Exercise inputs.
____

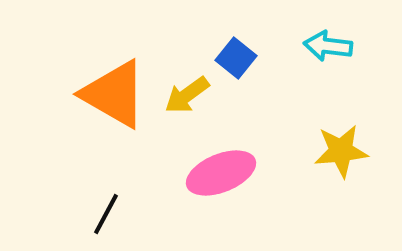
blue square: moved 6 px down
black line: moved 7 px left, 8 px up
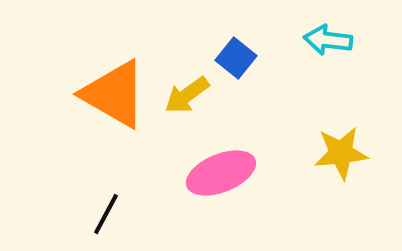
cyan arrow: moved 6 px up
yellow star: moved 2 px down
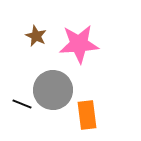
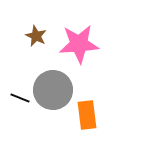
black line: moved 2 px left, 6 px up
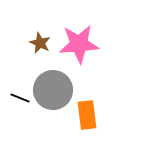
brown star: moved 4 px right, 7 px down
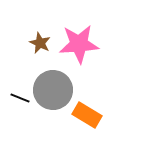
orange rectangle: rotated 52 degrees counterclockwise
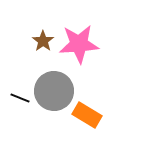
brown star: moved 3 px right, 2 px up; rotated 10 degrees clockwise
gray circle: moved 1 px right, 1 px down
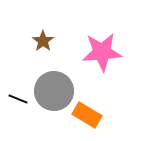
pink star: moved 23 px right, 8 px down
black line: moved 2 px left, 1 px down
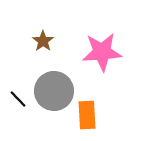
black line: rotated 24 degrees clockwise
orange rectangle: rotated 56 degrees clockwise
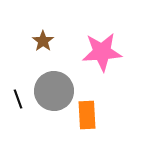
black line: rotated 24 degrees clockwise
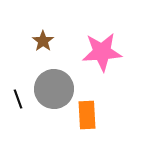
gray circle: moved 2 px up
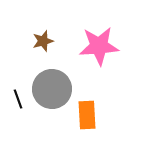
brown star: rotated 20 degrees clockwise
pink star: moved 3 px left, 6 px up
gray circle: moved 2 px left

____

Written problem.
Take the part that opens with the line containing "gray circle: moved 2 px up" and closes at the last of the lines, and swap "pink star" for "green star" there, changing nothing else. Leave the pictures out of your answer.

Output of the exercise.
gray circle: moved 2 px up
brown star: rotated 20 degrees clockwise
green star: moved 3 px left, 6 px up
gray circle: moved 2 px left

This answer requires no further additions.